What this task involves
In the entries below, tally the lines that contain the string "VBAT", then state that number alone.

==== Dataset excerpts ====

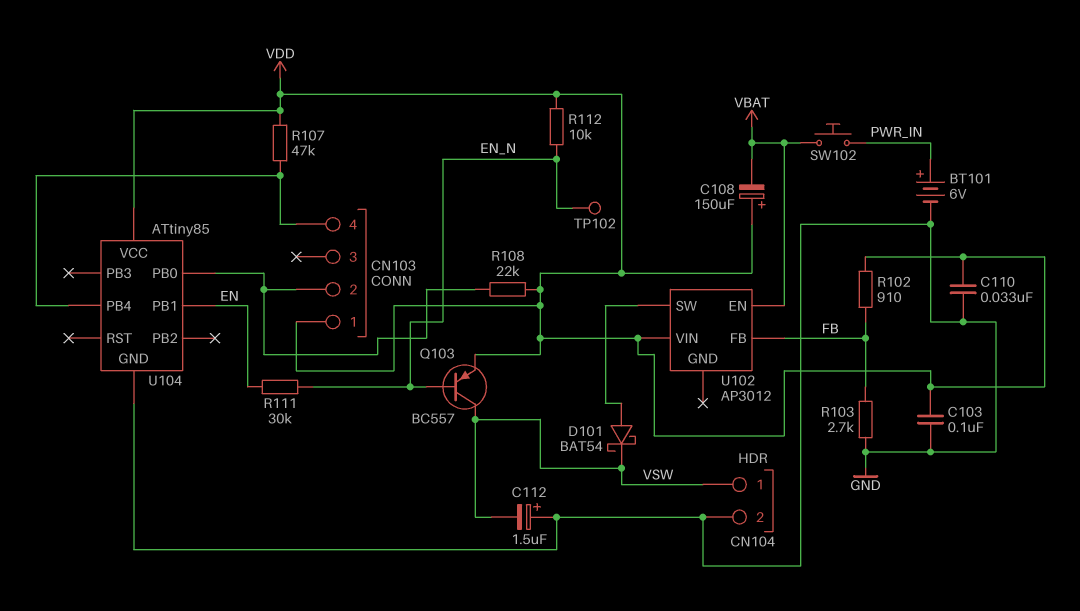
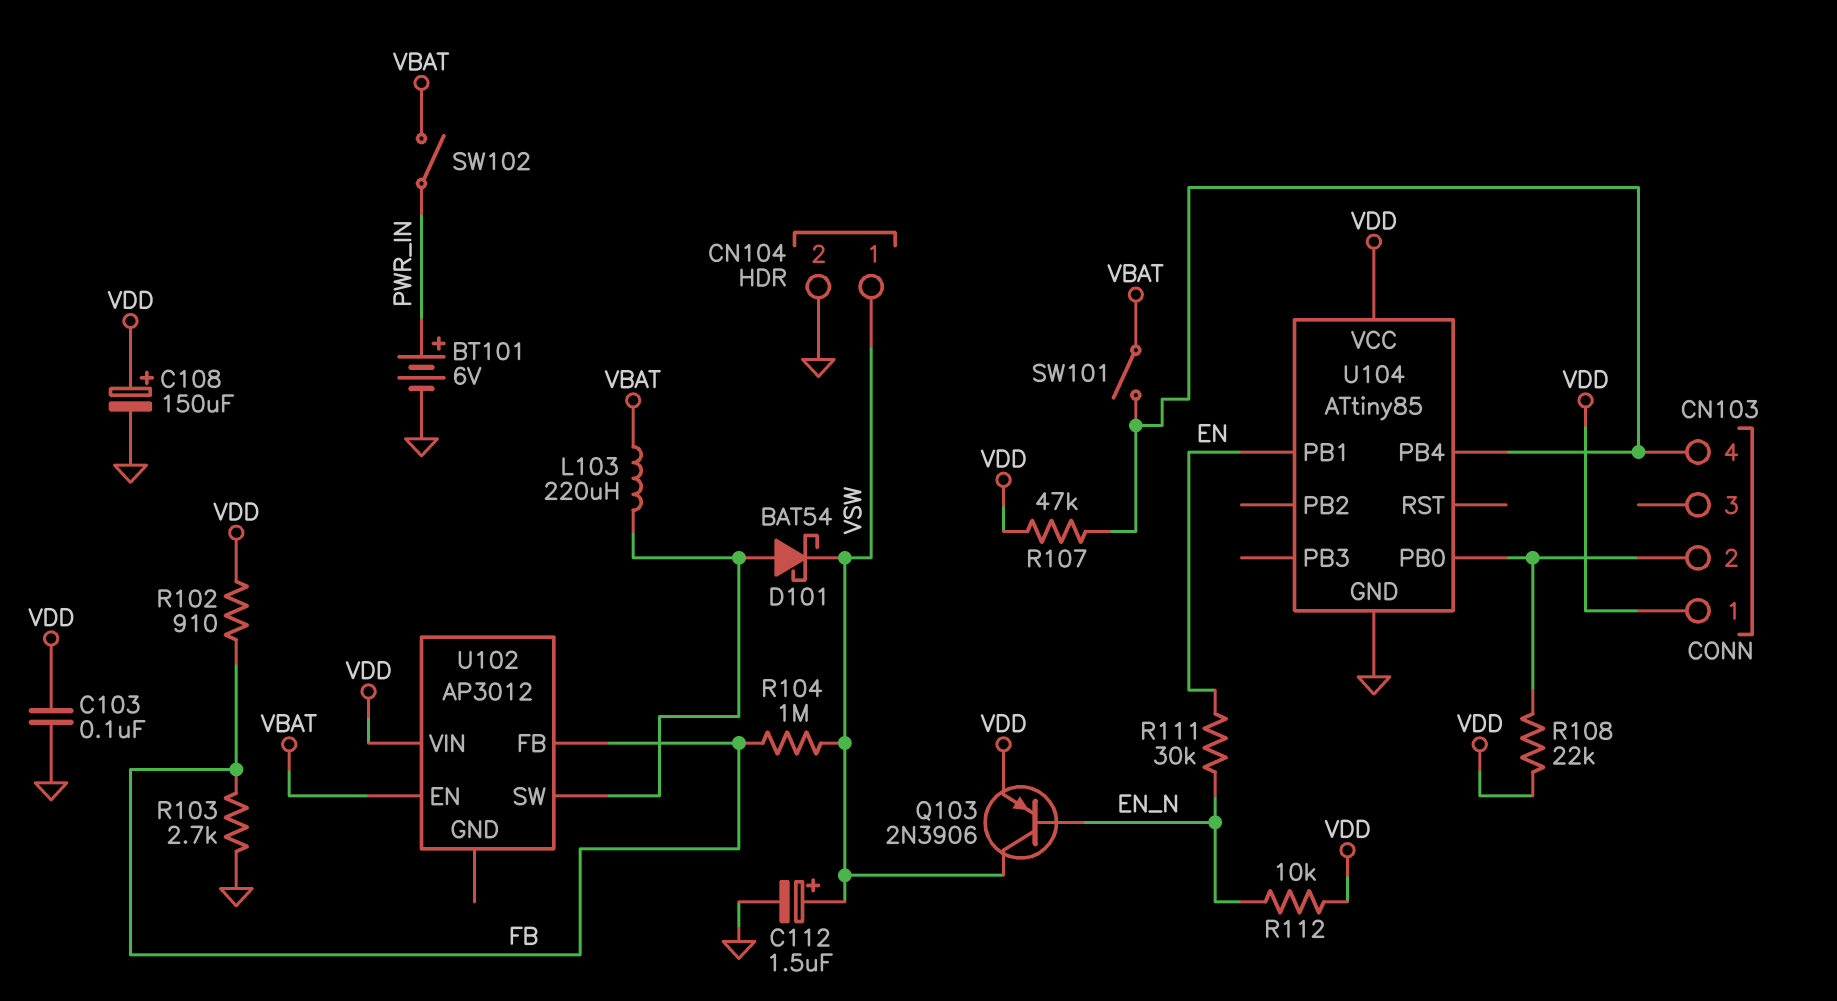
C108: 150uF (plus VDD, minus VBAT) -> 150uF (plus VDD, minus GND)
C110: 33nF (GND, VDD) -> none
C112: 1.5uF (plus GND, minus VSW) -> 1.5uF (plus VSW, minus GND)
L103: none -> 220uH (U102/SW, VBAT)
Q103: PNP BC557 (B EN_N, C VSW, E VDD) -> PNP 2N3906 (B EN_N, C VSW, E VDD)
R104: none -> 1M (FB, VSW)
SW101: none -> switch (CN103/4, VBAT)
SW102: button (PWR_IN, VBAT) -> switch (PWR_IN, VBAT)
TP102: test point (EN_N) -> none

====

Solved exercise
4